*Exercise aim:* I need every line of the material below that includes the string "yellow".

*Exercise inputs:*
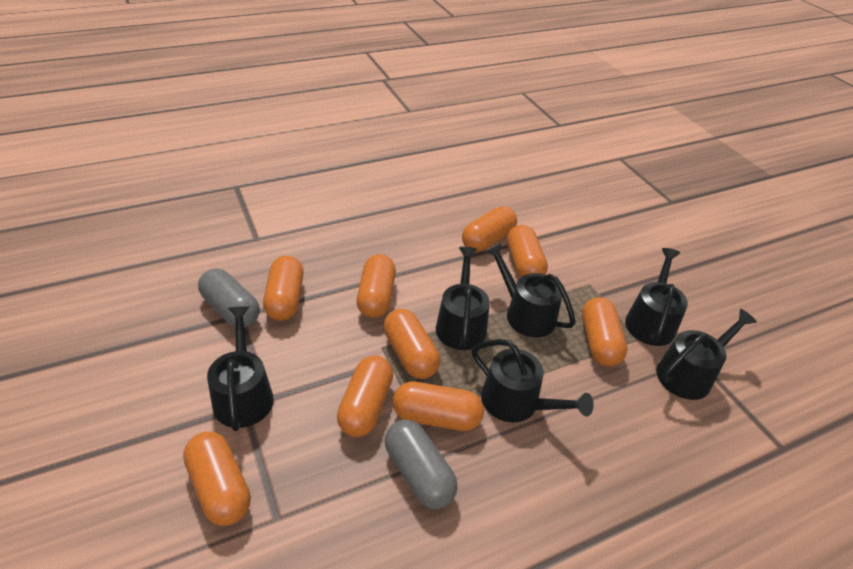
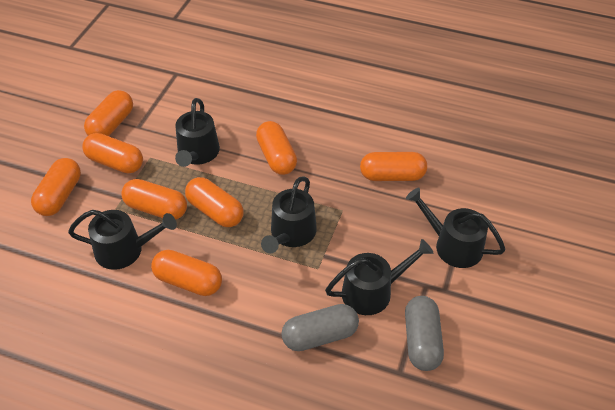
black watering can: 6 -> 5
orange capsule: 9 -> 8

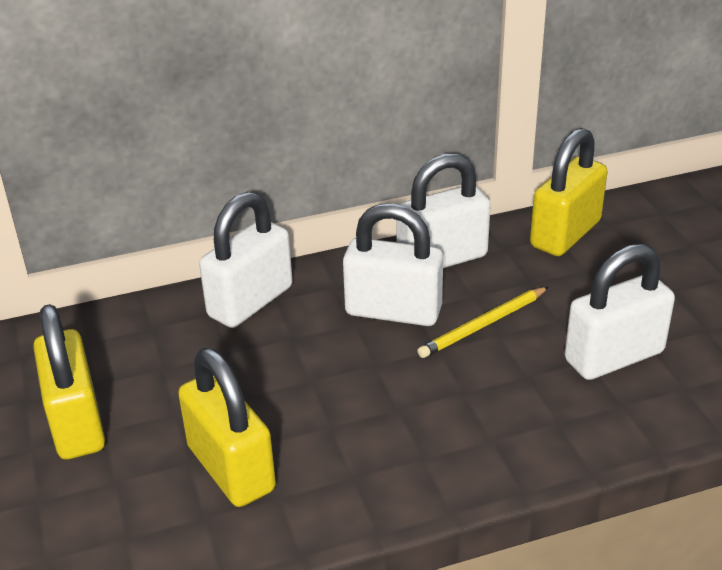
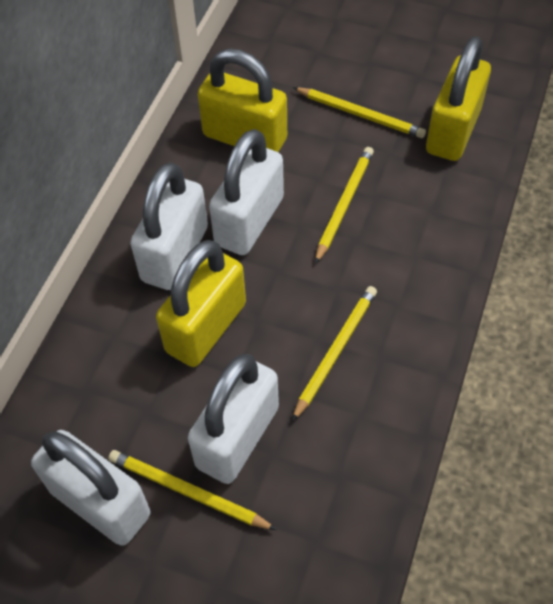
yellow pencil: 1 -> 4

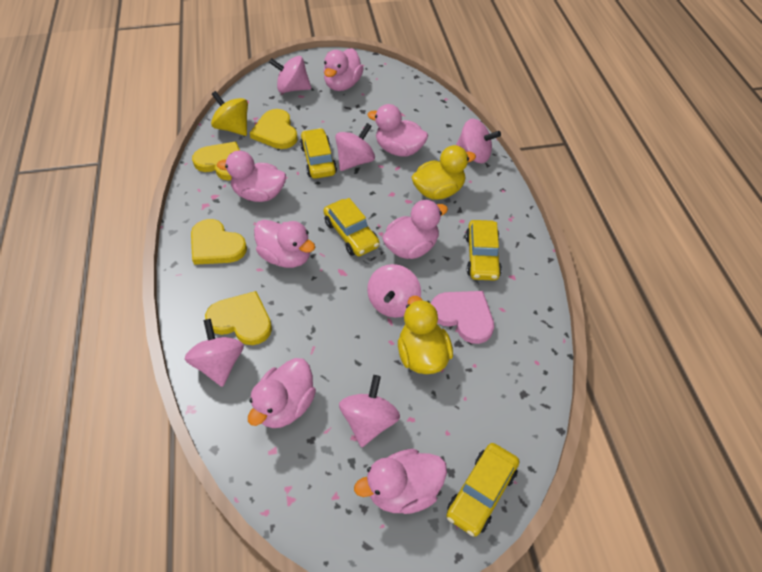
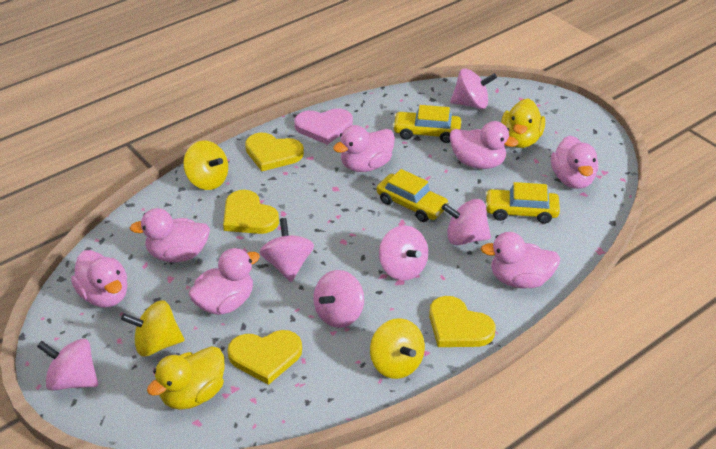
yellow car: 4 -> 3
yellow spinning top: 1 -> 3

*Solution to the problem:*
yellow pencil: 1 -> 4
yellow car: 4 -> 3
yellow spinning top: 1 -> 3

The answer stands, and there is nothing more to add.